» **Written task**
Collect every line below that contains the string "appoggiatura", and copy each one in full. Case counts.

» **Supplied data**
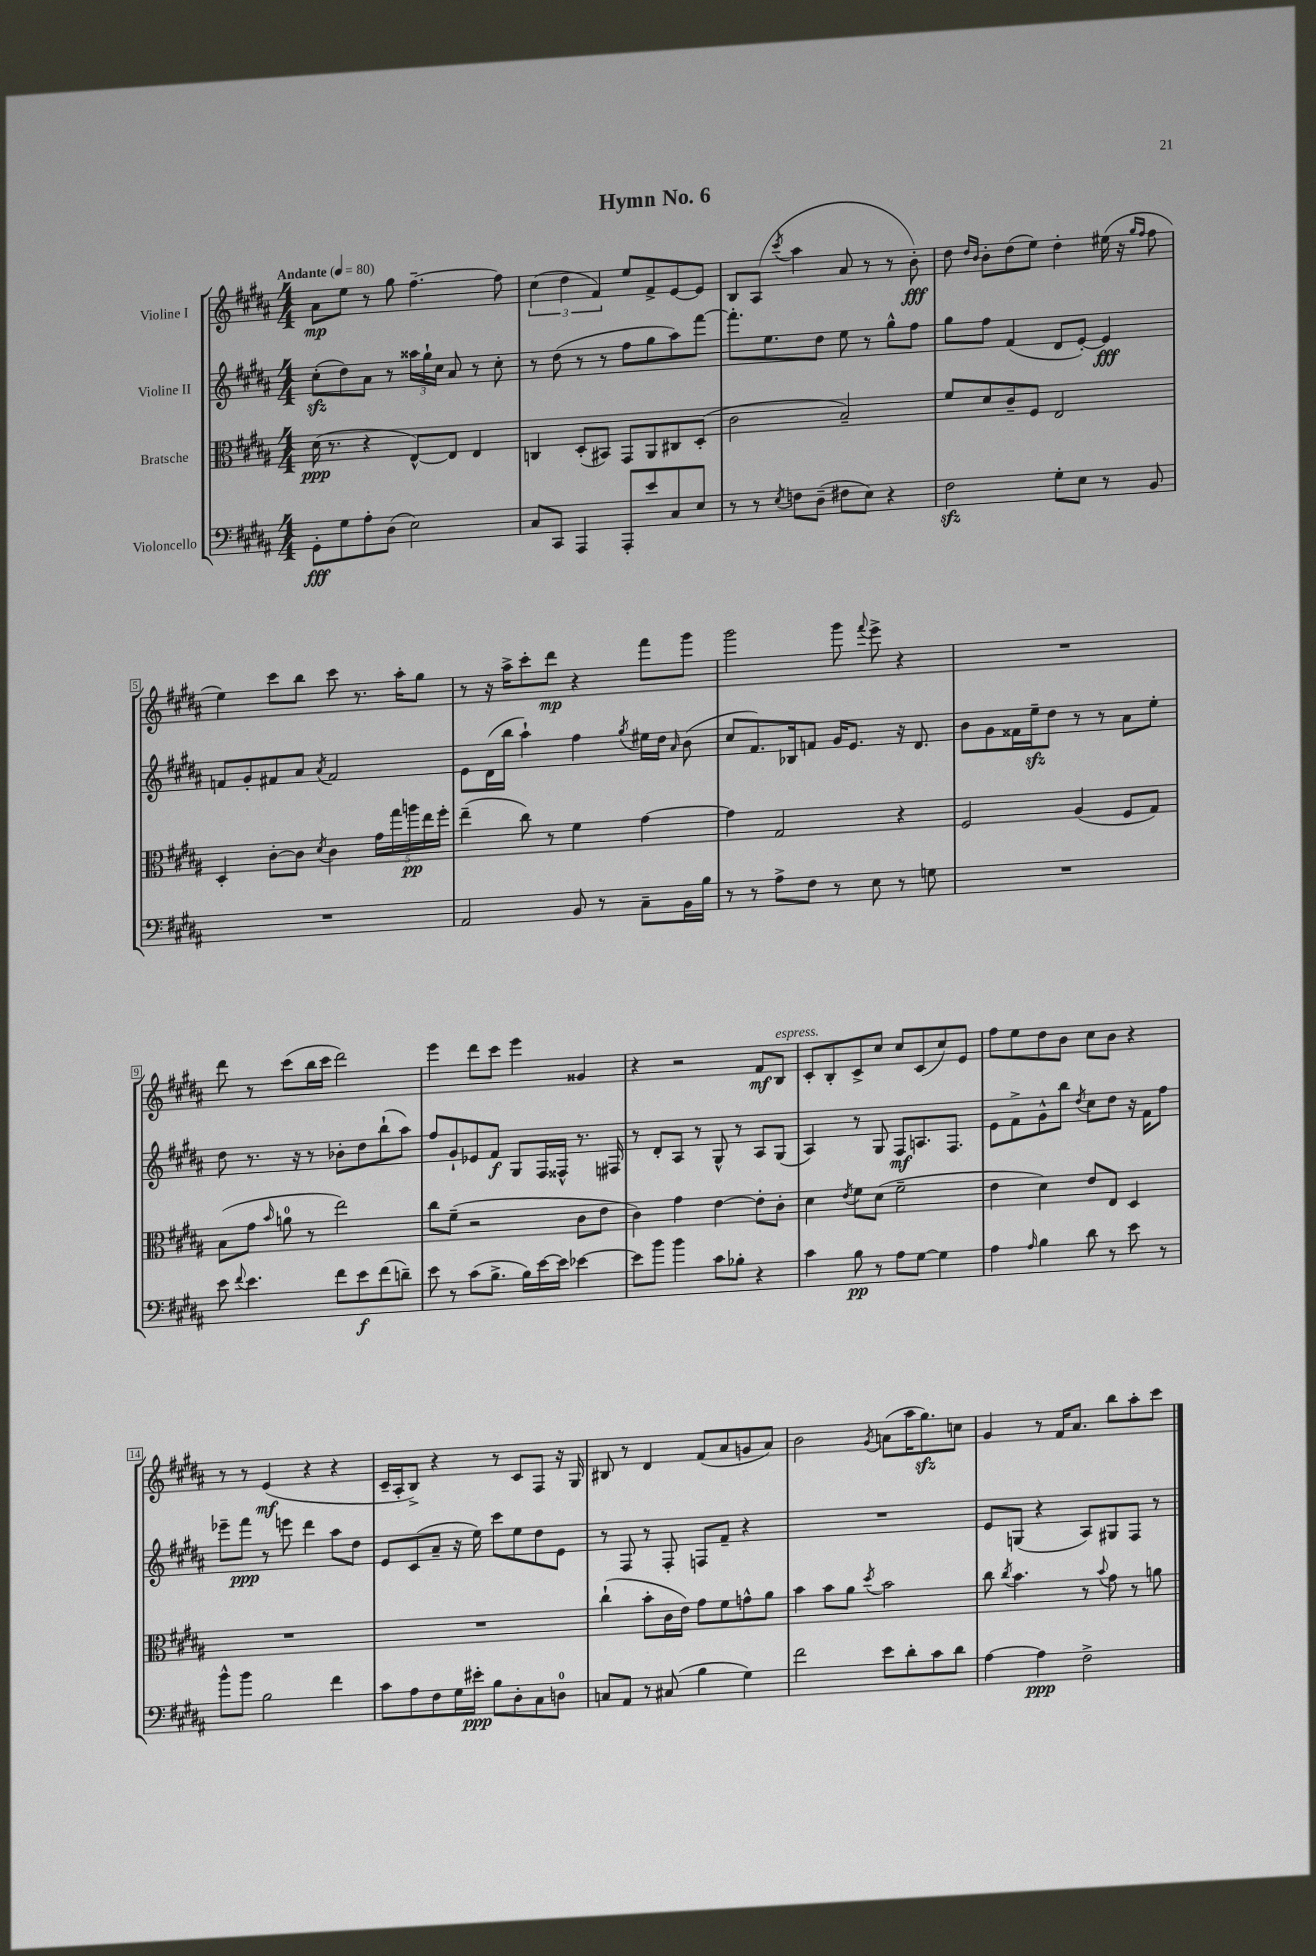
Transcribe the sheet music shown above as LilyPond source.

\header { title = "Hymn No. 6" }
<<
\new StaffGroup <<
\new Staff = "s0" \with { instrumentName = "Violine I" } {
    \clef treble \key b \major \numericTimeSignature \time 4/4 \tempo "Andante" 4 = 80
    \autoBeamOff ais'8[\mp e''8] r8 gis''8 fis''4.~-- fis''8 |
    \tuplet 3/2 { cis''4( dis''4 fis'4) } e''8[ fis'8-> e'8~ e'8] |
    b8[ ais8]( \acciaccatura { cis'''8 } ais''4 ais'8 r8 r8 b'8-.\fff) |
    dis''8 \grace { dis''16[ b'16] } b'8[-. dis''8( e''8]) dis''4-. eis''16( r16 \grace { gis''16[ fis''16] } fis''8 |
    e''4) cis'''8[ b''8] cis'''8 r8. ais''16[-. gis''8] |
    r8 r16 ais''16[-> cis'''8-. dis'''8]\mp r4 fis'''8[ gis'''8] |
    gis'''2 gis'''8 \appoggiatura { fis'''8 } e'''8-> r4 |
    R1 |
    dis'''8 r8 cis'''8[( b''16 cis'''16] dis'''2) |
    e'''4 dis'''8[ cis'''8] e'''4 gisis'4 |
    r4 r2 fis'8[\mf b8]^\markup { \italic "espress." } |
    cis'8[-. b8-. cis'8-> cis''8] cis''8[ cis'8( cis''8) e'8] |
    fis''8[ e''8 dis''8 b'8] cis''8[ b'8] r4 |
    r8 r8 e'4\mf( r4 r4 |
    cis'16[-- ais16-. b8]->) r4 r8 cis'8[ fis8] r16 gis16 |
    bis8 r8 dis'4 fis'8[( ais'8 g'8 ais'8]) |
    b'2 \acciaccatura { gis'8 } a'8[( ais''16 gis''8.\sfz) c''8] |
    gis'4 r8 fis'16[ ais'8.] b''8[ ais''8-. cis'''8] \bar "|." |
}
\new Staff = "s1" \with { instrumentName = "Violine II" } {
    \clef treble \key b \major \numericTimeSignature \time 4/4
    \autoBeamOff cis''8[-.\sfz( dis''8) ais'8] r8 \tuplet 3/2 { aisis''16[ gis''16-! cis''16] } ais'8 r8 cis''8-. |
    r8 dis''8( r8 r8 fis''8[ gis''8 ais''8) fis'''8]~ |
    fis'''8.[-. e''8. dis''8] e''8 r8 gis''8[-^ fis''8] |
    gis''8[ fis''8] fis'4( dis'8[ e'8]~-.) e'4\fff |
    f'8[ gis'8-. fis'8 ais'8] \acciaccatura { ais'8 } fis'2 |
    e'8[ dis'16( b''16] ais''4-!) fis''4 \acciaccatura { gis''8 } eis''16[ dis''16] \grace { ais'16 } b'8( |
    cis''8[ fis'8.) bes16 f'8] gis'16[ e'8.] r16 dis'8. |
    b'8[ gis'8 fisis'16 e''16--\sfz dis''8] r8 r8 ais'8[ e''8]-. |
    dis''8 r8. r16 r8 bes'8[-. dis''8 b''8-!( ais''8]) |
    fis''8[ gis'8-! ees'8 fis'8]\f gis8[ fis16 fisis16]-^ r8. fis16 |
    r8 dis'8[-. ais8] r8 gis8-^ r8 ais8[ gis8]( |
    ais4) r8 gis8 fis8[\mf a8. fis8.] |
    e'8[ fis'8-> gis'8-^ b''8] \acciaccatura { dis''8 } cis''8[ dis''8] r16 fis'16[ fis''8] |
    ees'''8[-- fis'''8]\ppp r8 e'''8 dis'''4 ais''8[ dis''8] |
    e'8[ cis'8( ais'8]-- r16 e''16) cis'''8[ e''8 dis''8 e'8] |
    r8 fis8 r8 fis8-. f8[ fis'8]-- r4 |
    R1 |
    e'8[ g8]( r4 ais8[) gis8 fis8] r8 \bar "|." |
}
\new Staff = "s2" \with { instrumentName = "Bratsche" } {
    \clef alto \key b \major \numericTimeSignature \time 4/4
    \autoBeamOff dis'16\ppp( r8. r4 e8[~-^) e8] e4 |
    c4 dis8[-.( bis,8]) gis,8[ ais,8 cis8 dis8]-.( |
    cis'2 b2--) |
    fis'8[ dis'8 cis'8-- fis8] e2 |
    dis4-. cis'8[~-. cis'8] \acciaccatura { dis'8 } cis'4 \tuplet 5/4 { gis'16[ gis''16 a''16\pp e''16 fis''16]-. } |
    e''4--( cis''8) r8 fis'4 gis'4~ |
    gis'4 gis2 r4 |
    fis2 ais4( fis8[ gis8]) |
    b8[( gis'8] \grace { b'16 } a'8-0 r8 e''2) |
    cis''8[ fis'8]--( r2 cis'8[ e'8] |
    cis'4) gis'4 e'4~ e'8[-. cis'8]-. |
    dis'4 \acciaccatura { e'8 } fis'8[ dis'8]( fis'2-- |
    e'4 dis'4) e'8[ e8] dis4 |
    R1 |
    R1 |
    cis''4-!( b'8[-. cis'16 e'16]) gis'8[ fis'8 g'8-^ ais'8] |
    b'4 b'8[ ais'8] \acciaccatura { dis''8 } b'2 |
    cis''8 \acciaccatura { cis''8 } b'4. r8 \appoggiatura { b'8 } gis'8 r8 a'8 \bar "|." |
}
\new Staff = "s3" \with { instrumentName = "Violoncello" } {
    \clef bass \key b \major \numericTimeSignature \time 4/4
    \autoBeamOff gis,8[-.\fff gis8 ais8-. dis8]( e2) |
    cis8[ cis,8] ais,,4 ais,,8[-. e'8 cis8 e8] |
    r8 r8 \acciaccatura { e8 } f8[ dis8]--( fis8[ e8]) r4 |
    fis2\sfz gis8[-. e8] r8 b,8 |
    R1 |
    ais,2 b,8 r8 cis8[-- b,16 b16] |
    r8 r8 ais8[-> fis8] r8 e8 r8 g8 |
    R1 |
    e'8 \appoggiatura { fis'8 } e'4. fis'8[ e'8\f fis'8( d'8]--) |
    e'8 r8 cis'8[( b8.]-> b16[) e'16~ e'16] ees'4~ |
    ees'8[ b'8] b'4 cis'8[ bes8]-. r4 |
    cis'4 b8\pp r8 ais8[ gis8]~ gis4 |
    ais4 \grace { ais16 } b4 dis'8 r8 e'8 r8 |
    b'8[-^ b'8] b2 fis'4 |
    cis'8[ ais8 fis8 gis16 eis'16]-.\ppp b8[ dis8-. cis8 d8]-0 |
    c8[ ais,8] r8 cis8( b4 gis4) |
    fis'2 e'8[ dis'8-. cis'8 dis'8] |
    ais4~ ais4\ppp fis2-> \bar "|." |
}
>>
>>
\layout { \context { \Score \override BarNumber.stencil = #(make-stencil-boxer 0.1 0.3 ly:text-interface::print) } }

» **Answer for the task**
    gis'''2 gis'''8 \appoggiatura { fis'''8 } e'''8-> r4 |
    cis''8 \acciaccatura { cis''8 } b'4. r8 \appoggiatura { b'8 } gis'8 r8 a'8 \bar "|." |
    e'8 \appoggiatura { fis'8 } e'4. fis'8[ e'8\f fis'8( d'8]--) |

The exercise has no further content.